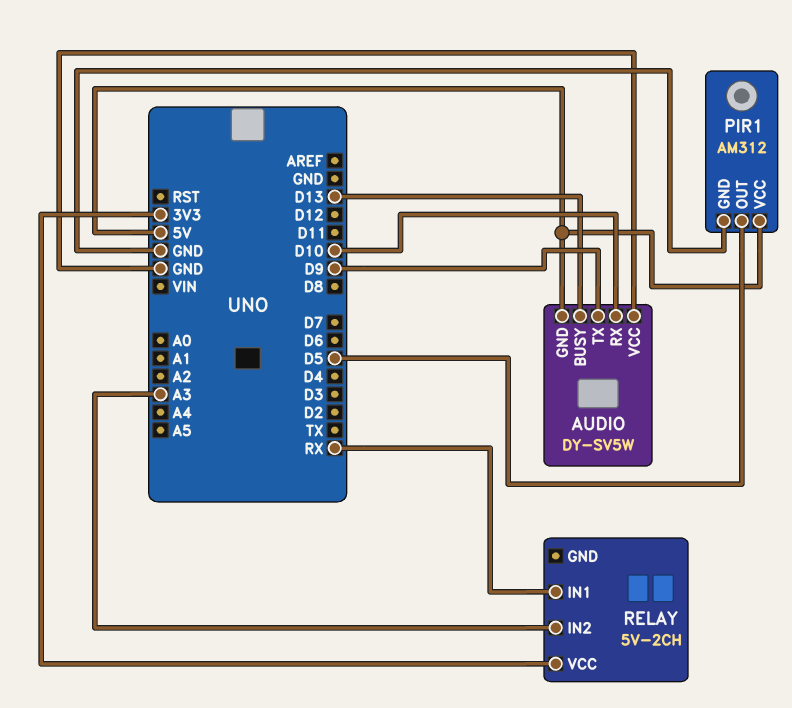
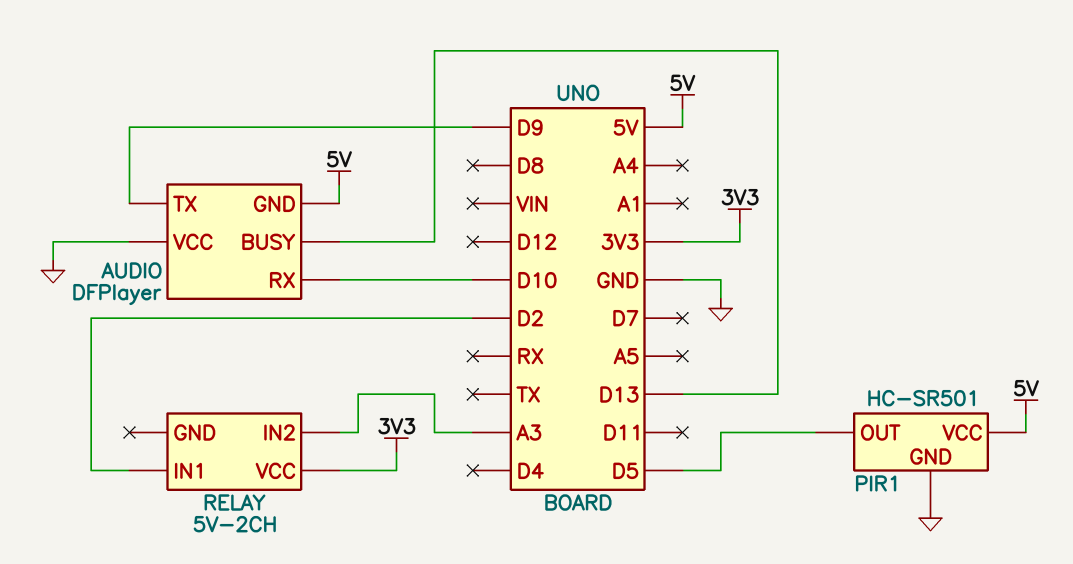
AUDIO: DY-SV5W -> DFPlayer
PIR1: AM312 -> HC-SR501
RELAY pin IN1: RX -> D2

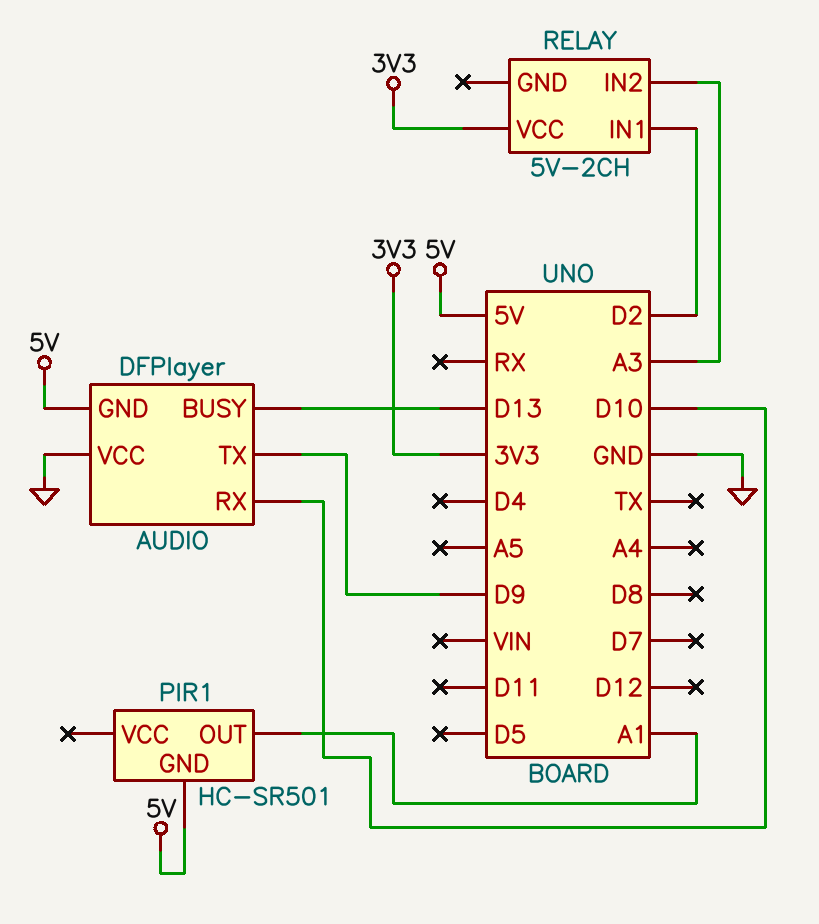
PIR1 pin GND: GND -> 5V
PIR1 pin OUT: D5 -> A1
PIR1 pin VCC: 5V -> none

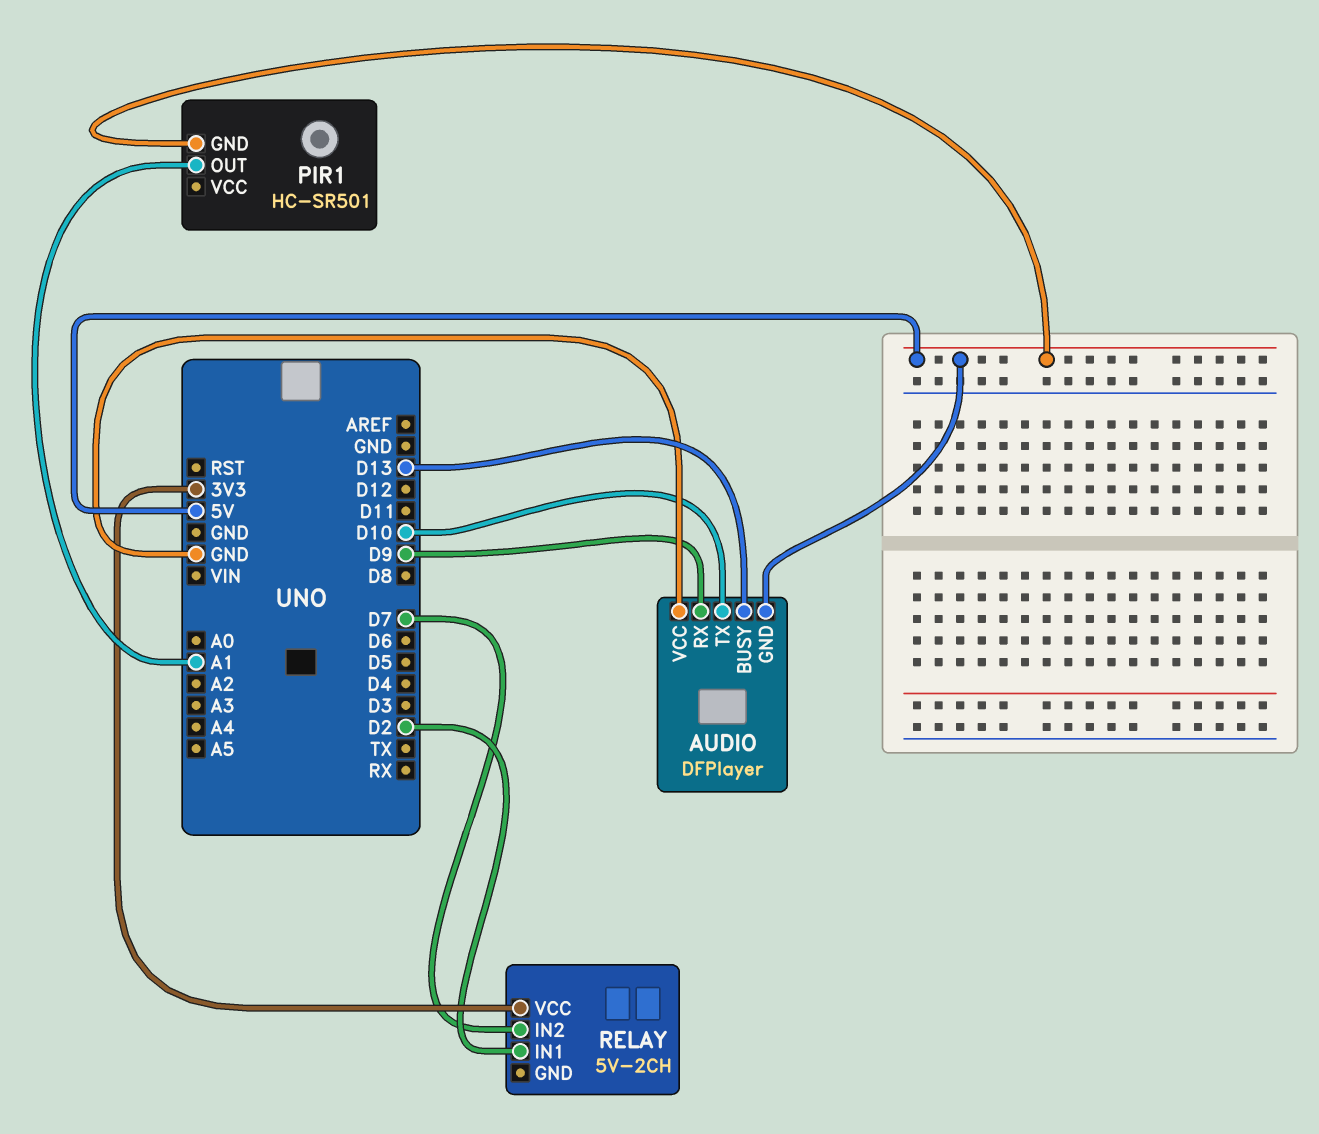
AUDIO pin RX: D10 -> D9
AUDIO pin TX: D9 -> D10
RELAY pin IN2: A3 -> D7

════════════════════

● **WHAT THIS TASK INVOLVES**
Give the listing again word for word, but drop every picture.

● **ANSWER BOX**
AUDIO: DY-SV5W -> DFPlayer
PIR1: AM312 -> HC-SR501
RELAY pin IN1: RX -> D2

PIR1 pin GND: GND -> 5V
PIR1 pin OUT: D5 -> A1
PIR1 pin VCC: 5V -> none

AUDIO pin RX: D10 -> D9
AUDIO pin TX: D9 -> D10
RELAY pin IN2: A3 -> D7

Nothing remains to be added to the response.